**Excerpted data:**
________________________________________
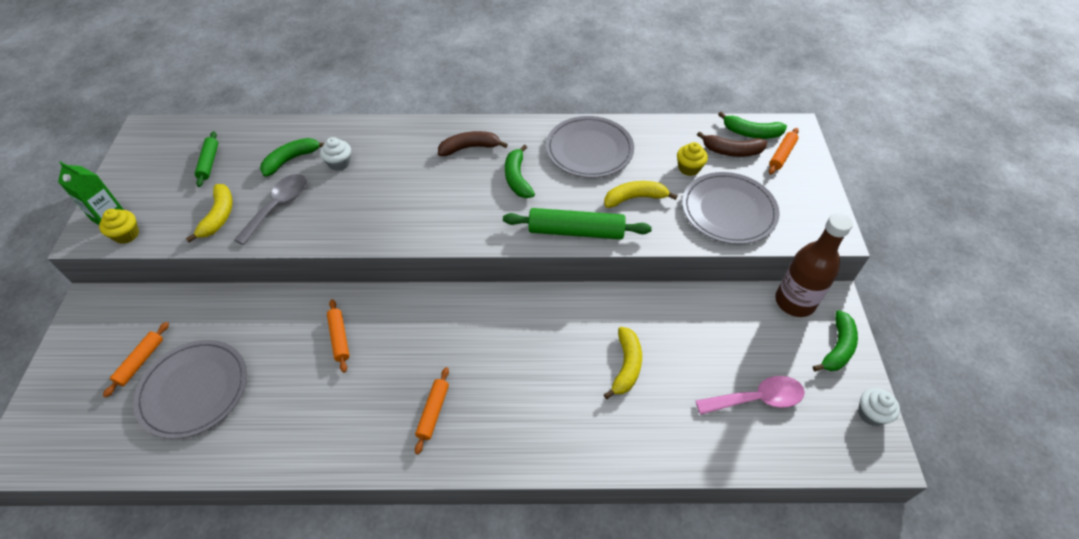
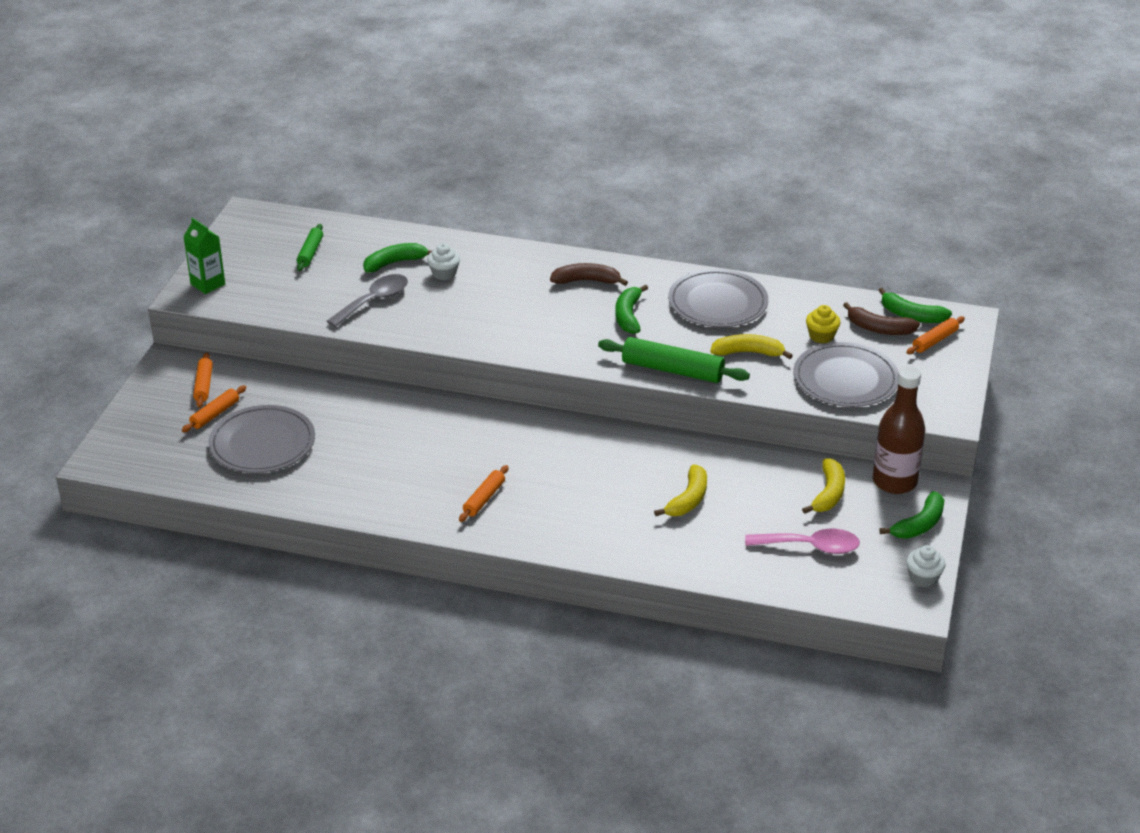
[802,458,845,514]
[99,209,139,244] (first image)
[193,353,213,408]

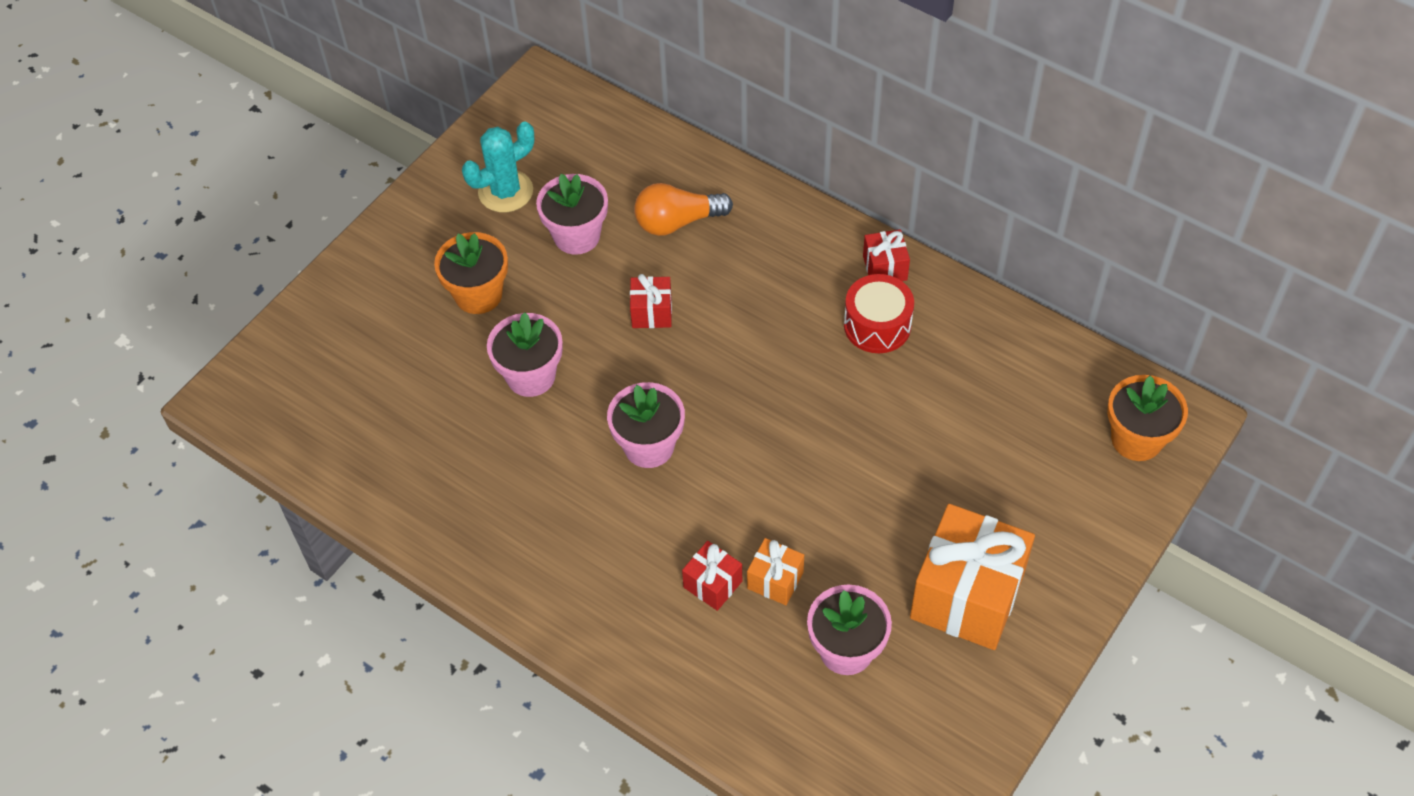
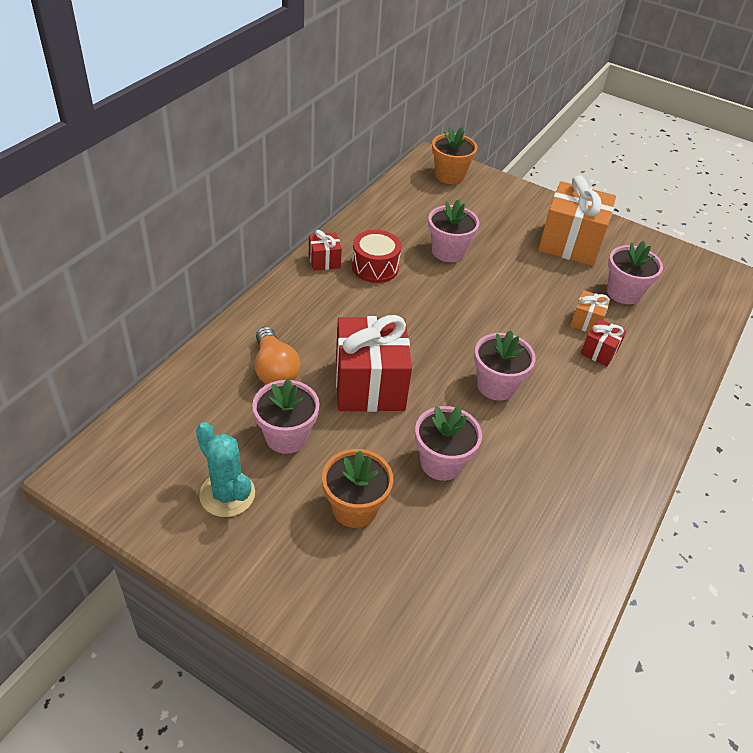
[336,315,412,412]
[428,199,480,262]

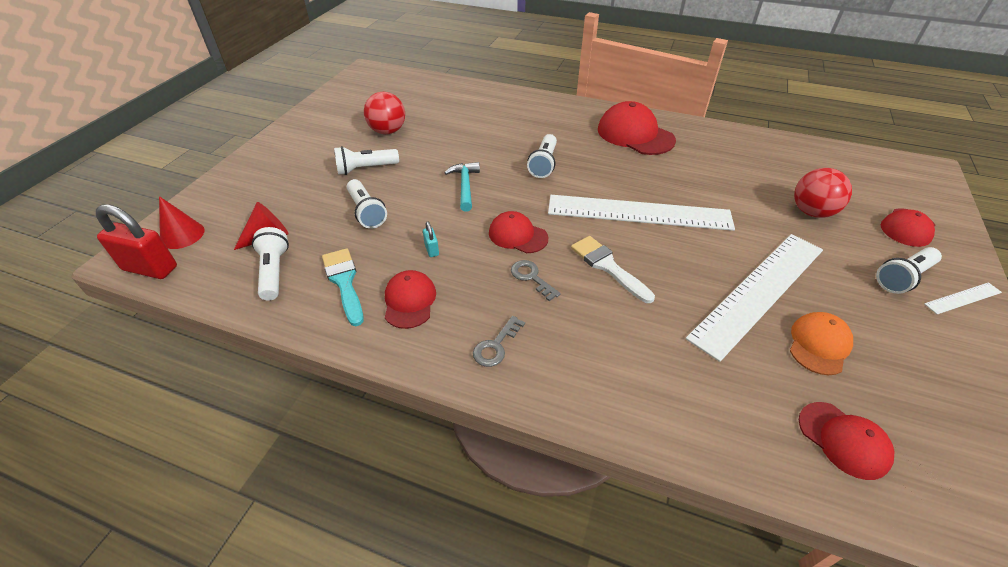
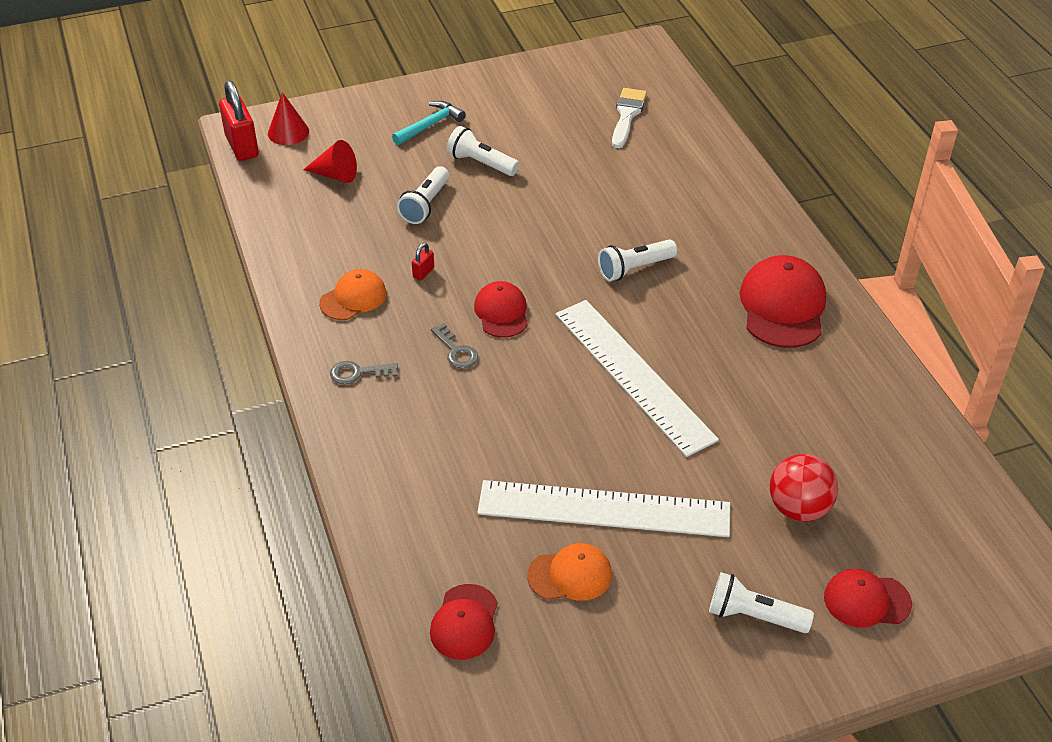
[364,92,405,134] (first image)
[392,101,466,145]
[412,243,434,281]
[252,227,289,301] (first image)
[612,88,647,148]
[322,248,364,326] (first image)
[431,323,478,368]
[319,269,386,320]
[924,282,1002,314] (first image)

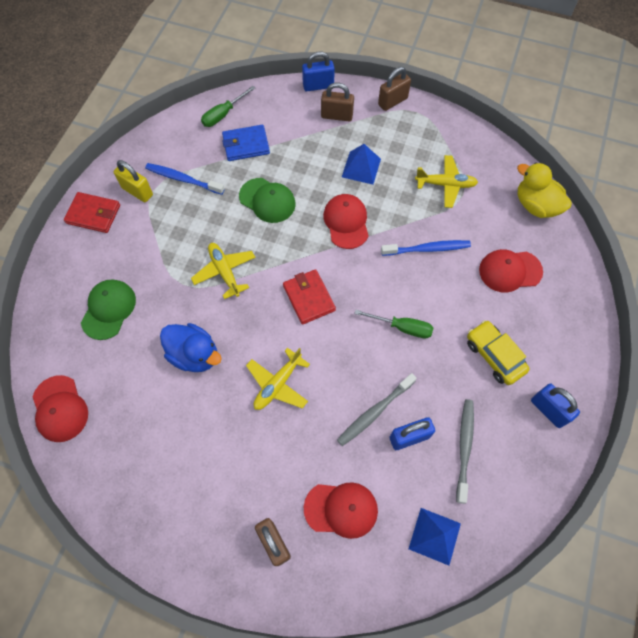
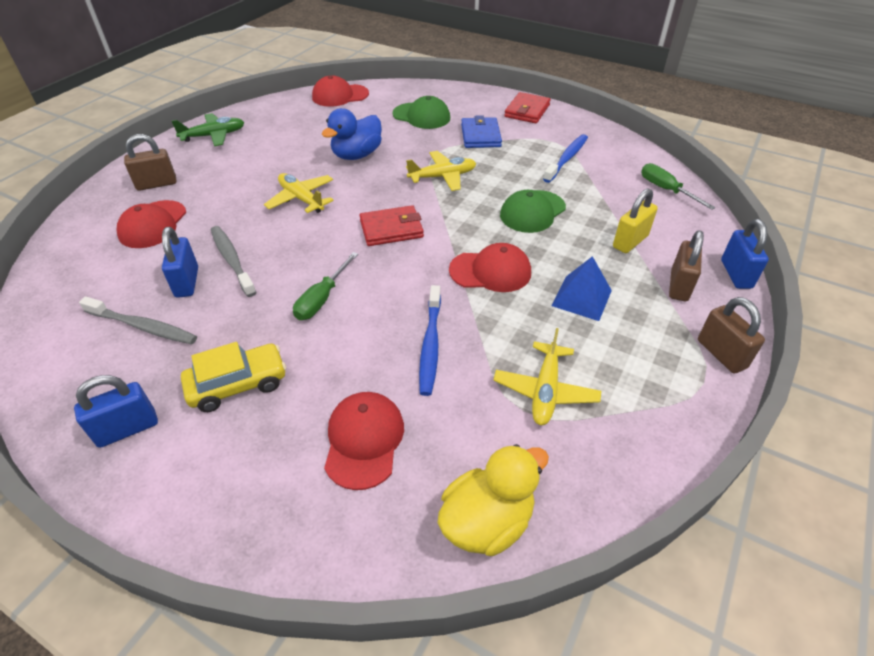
[461,115,502,148]
[613,188,658,253]
[409,508,461,565] (first image)
[172,113,244,146]

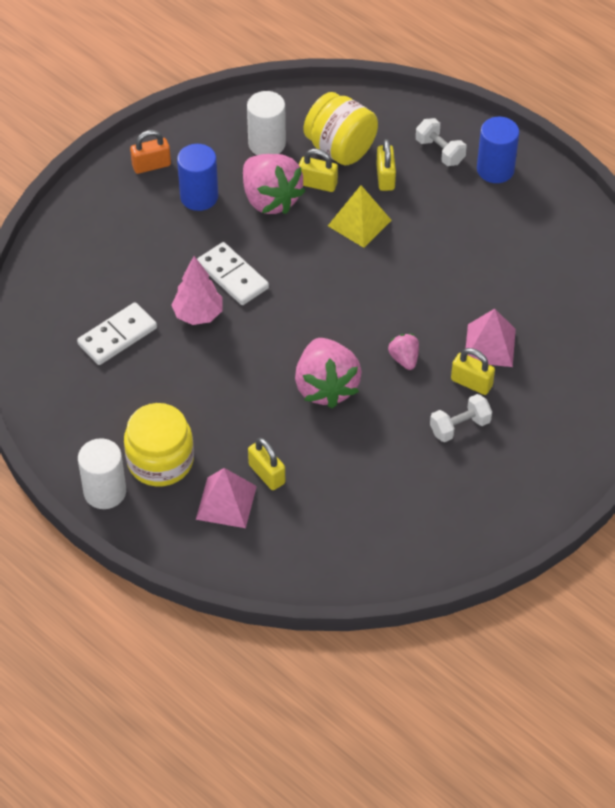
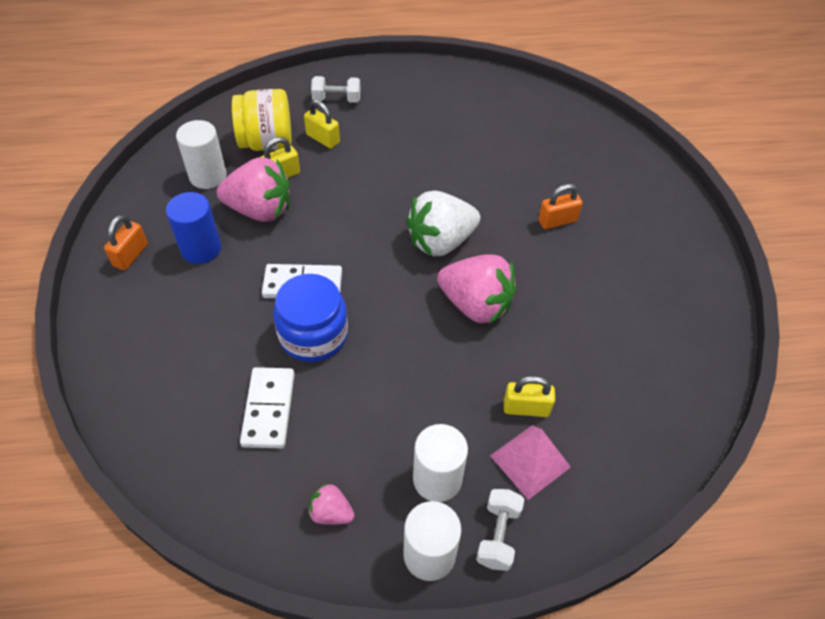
[477,117,519,183] (first image)
[328,185,392,248] (first image)
[273,274,348,362]
[466,309,516,367] (first image)
[308,483,355,525]
[538,184,583,229]
[476,489,524,571]
[413,424,468,502]
[406,191,480,256]

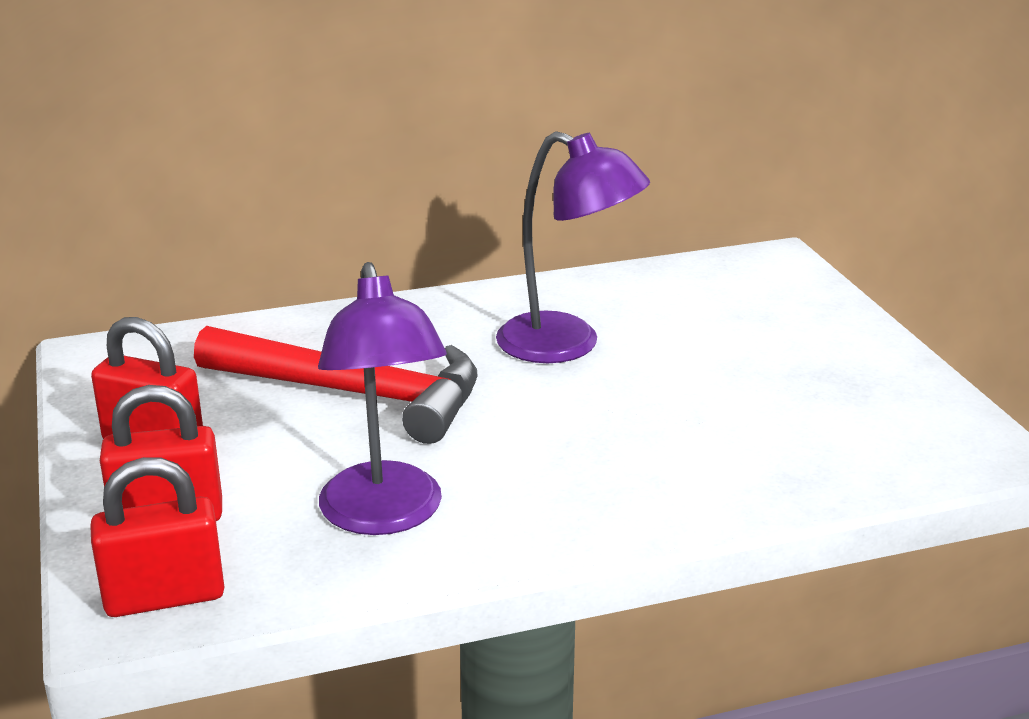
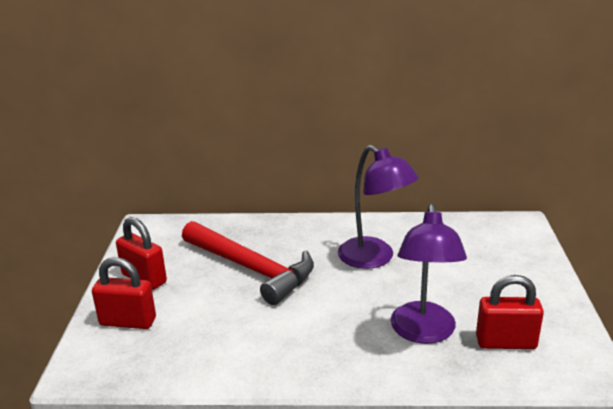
[390,203,467,344]
[476,275,544,349]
________________________________________
**Assigned task:**
If an entry holds a picture, skip the picture and print the rest of the data exactly.

**Task solution:**
[802,458,845,514]
[99,209,139,244] (first image)
[193,353,213,408]

[336,315,412,412]
[428,199,480,262]

[364,92,405,134] (first image)
[392,101,466,145]
[412,243,434,281]
[252,227,289,301] (first image)
[612,88,647,148]
[322,248,364,326] (first image)
[431,323,478,368]
[319,269,386,320]
[924,282,1002,314] (first image)

[461,115,502,148]
[613,188,658,253]
[409,508,461,565] (first image)
[172,113,244,146]

[477,117,519,183] (first image)
[328,185,392,248] (first image)
[273,274,348,362]
[466,309,516,367] (first image)
[308,483,355,525]
[538,184,583,229]
[476,489,524,571]
[413,424,468,502]
[406,191,480,256]

[390,203,467,344]
[476,275,544,349]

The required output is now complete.